Version comparison data
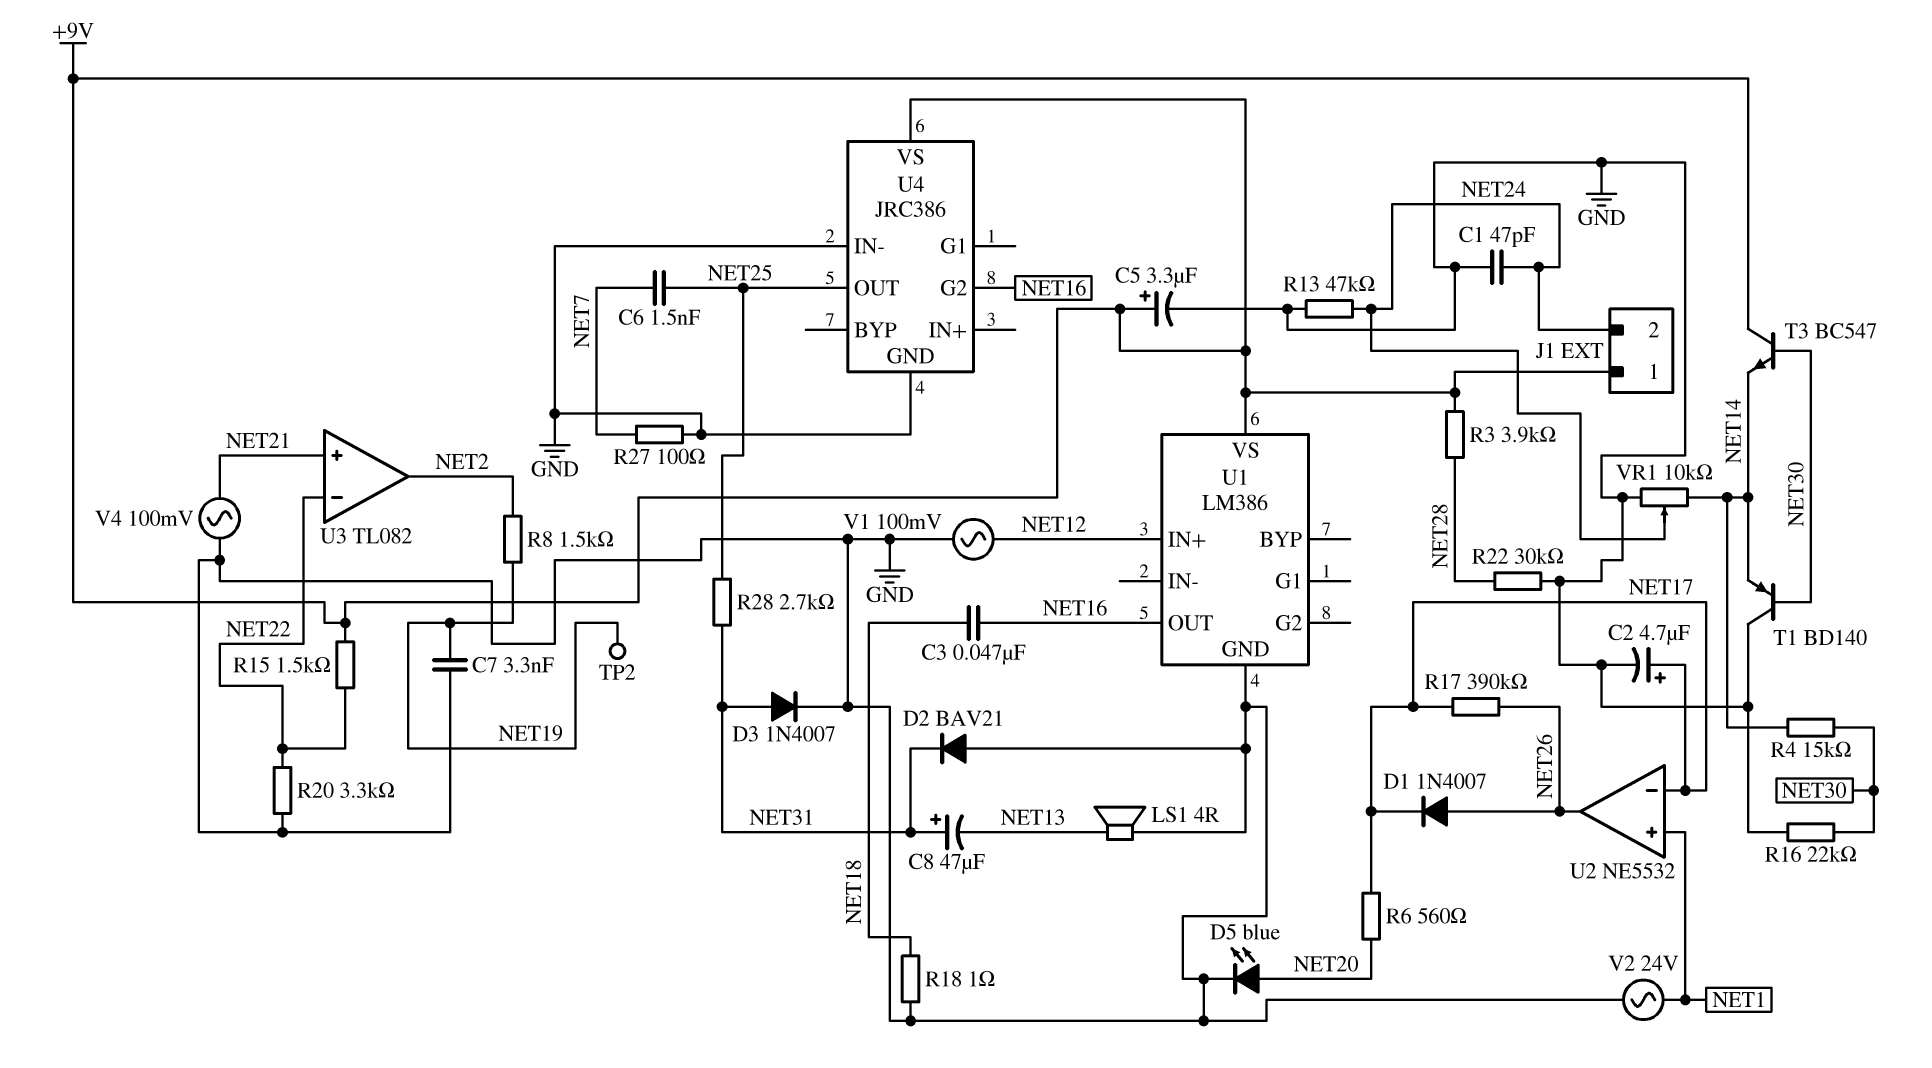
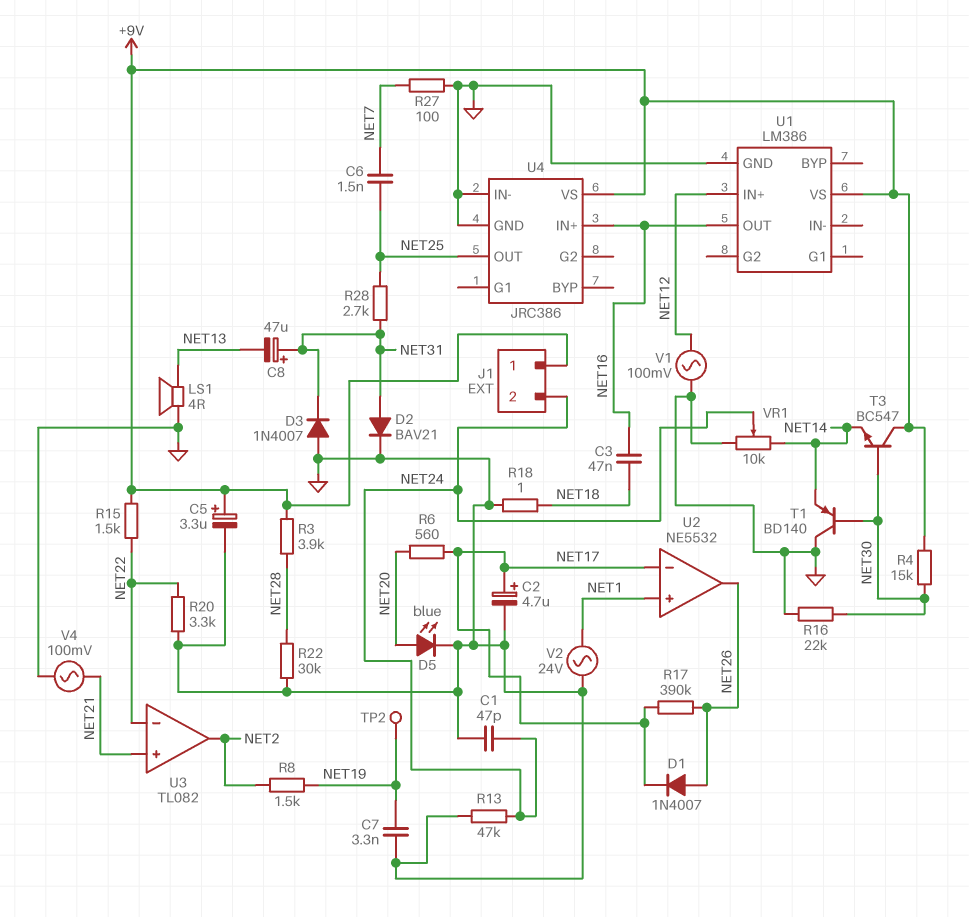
D2: diode BAV21 (A GND, K NET31) -> diode BAV21 (A NET31, K GND)
D3: diode 1N4007 (A NET31, K GND) -> diode 1N4007 (A GND, K NET31)
R4: 15k (NET14, NET30) -> 15k (+9V, NET30)
U4 pin G2: NET16 -> none
U4 pin IN+: none -> NET16

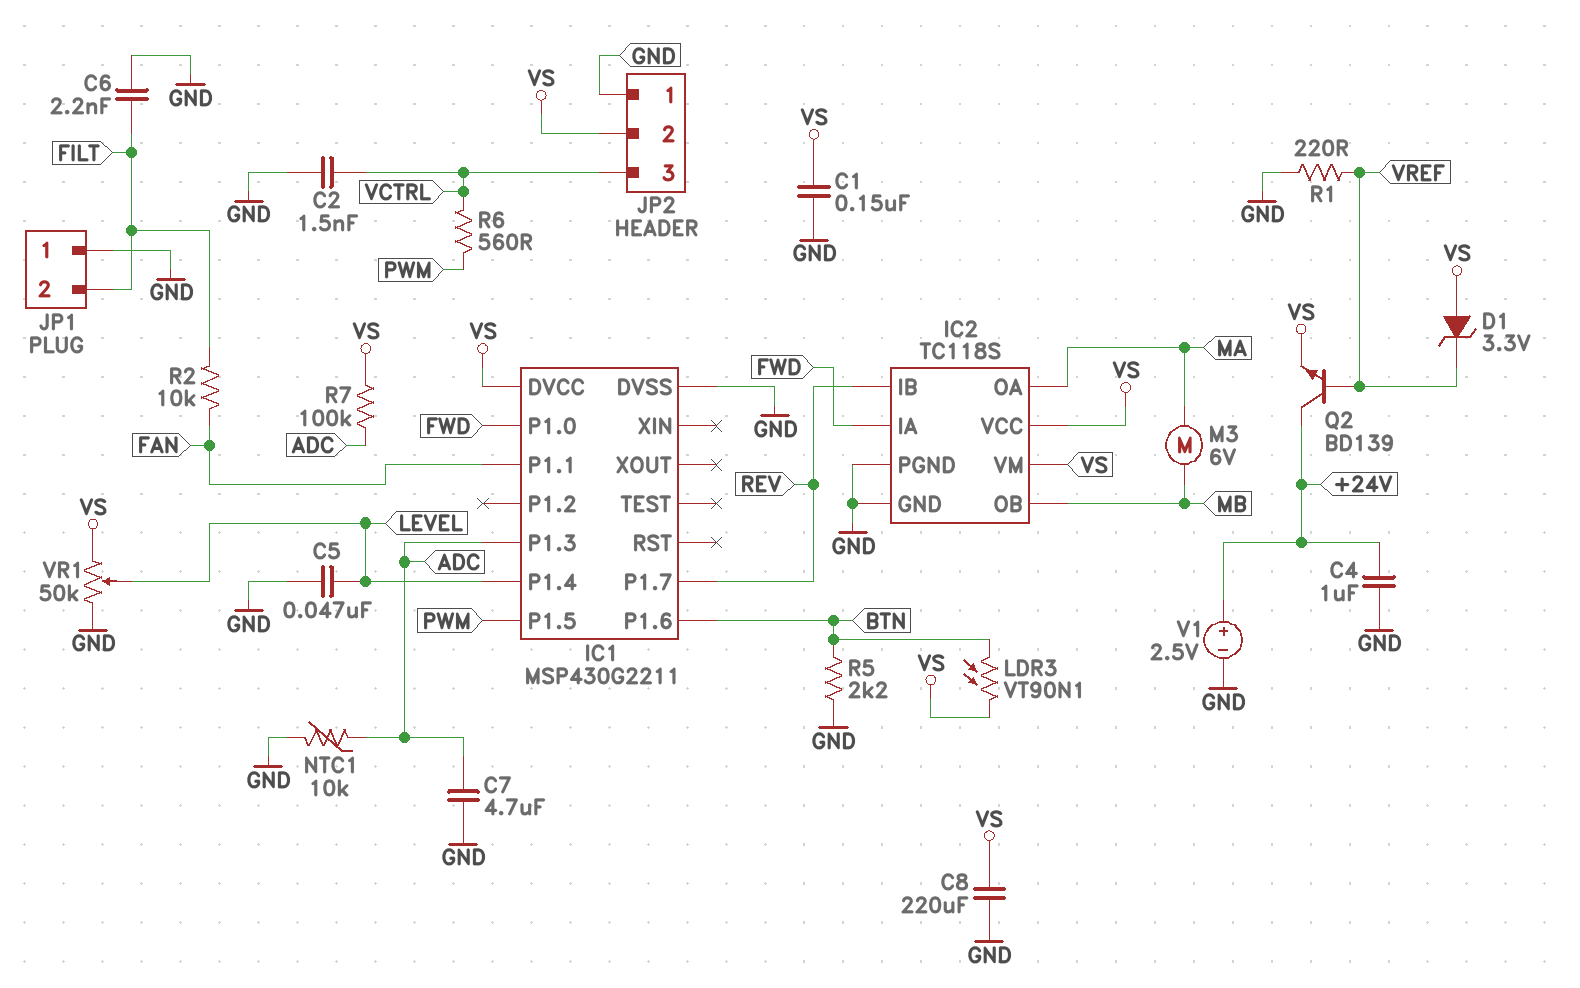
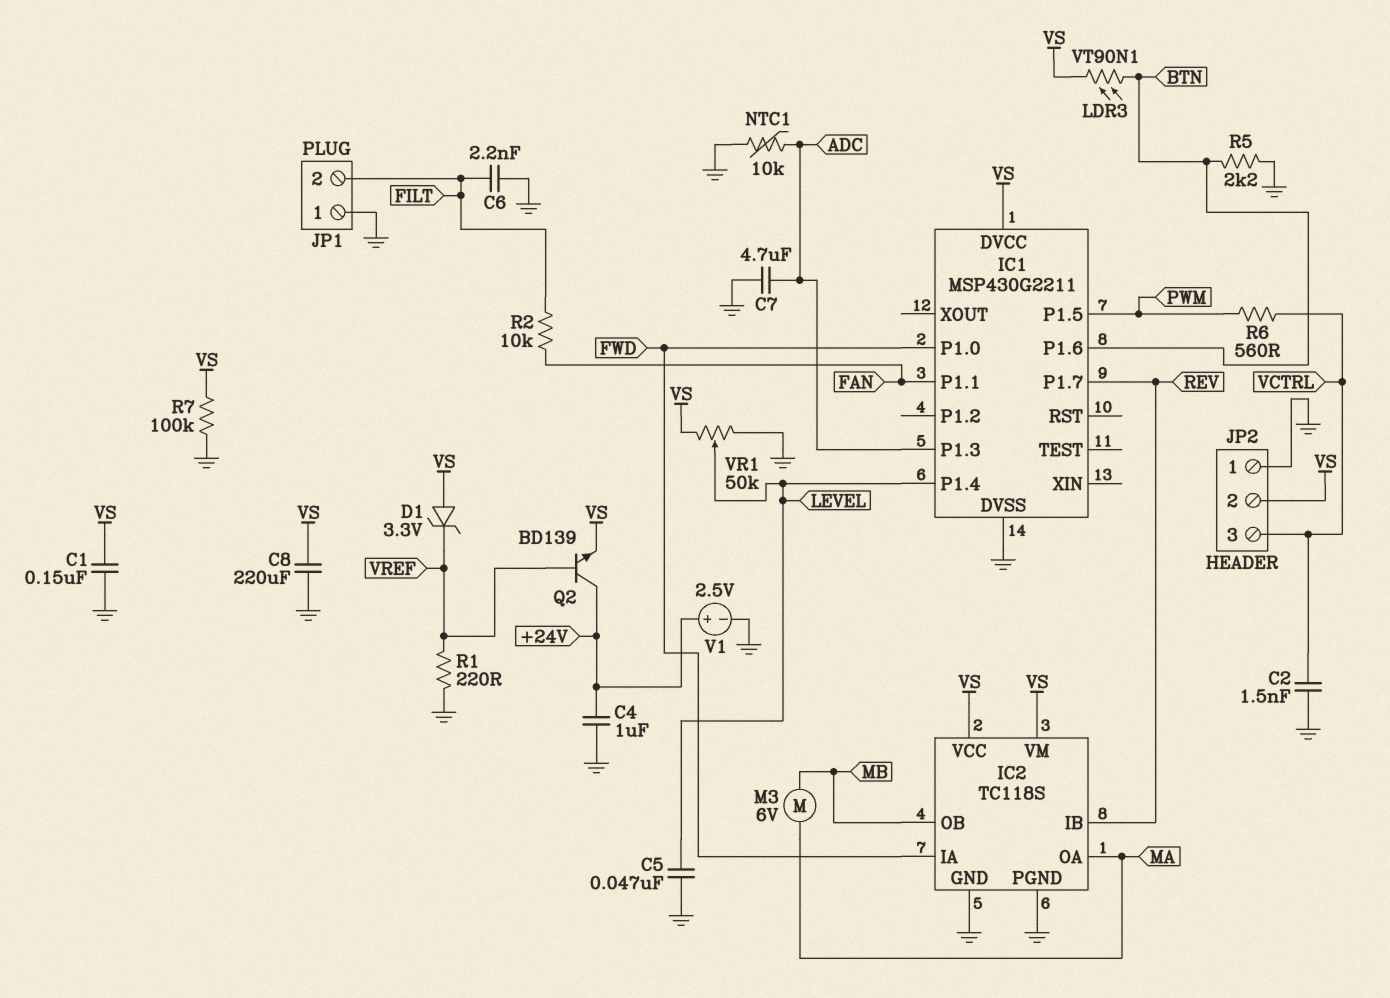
R7: 100k (ADC, VS) -> 100k (GND, VS)

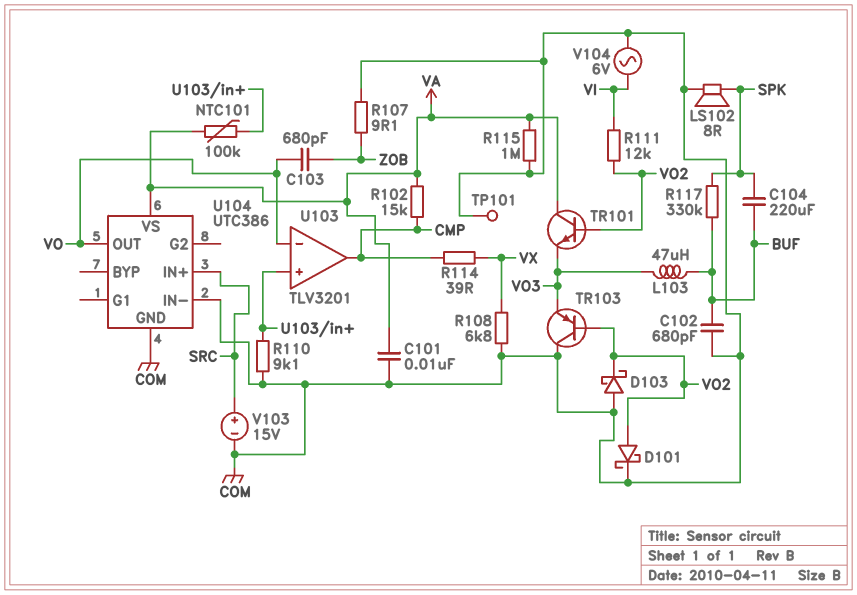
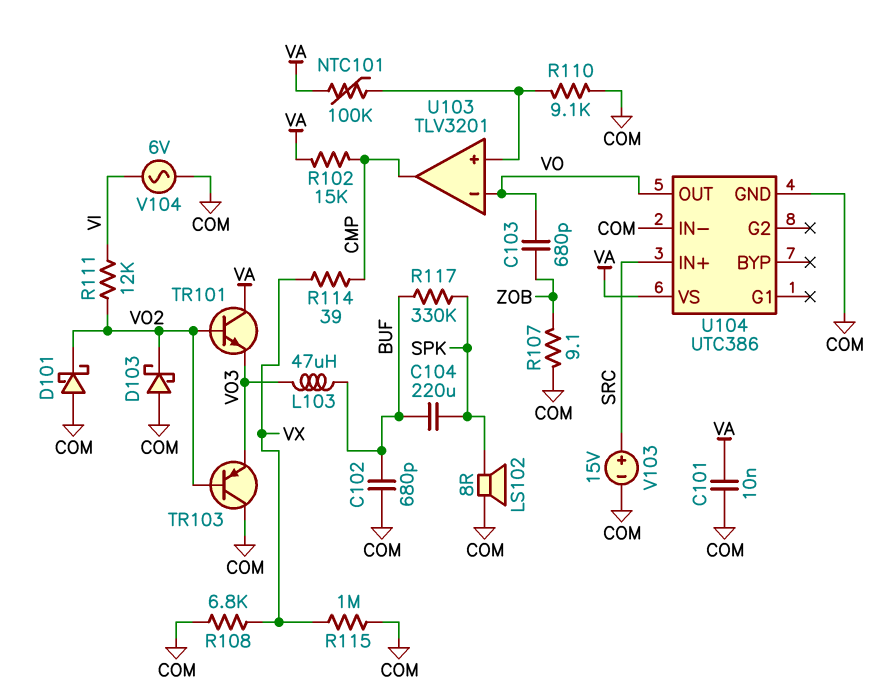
D101: schottky (A VO2, K COM) -> schottky (A COM, K VO2)
R115: 1M (COM, VA) -> 1M (COM, VX)
TP101: test point (COM) -> none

(What is expected)
Look above for the line containing "D101: schottky (A", then please write out that line and each one after it through the end, exactly, with nothing else.

(Solution for this exercise)
D101: schottky (A VO2, K COM) -> schottky (A COM, K VO2)
R115: 1M (COM, VA) -> 1M (COM, VX)
TP101: test point (COM) -> none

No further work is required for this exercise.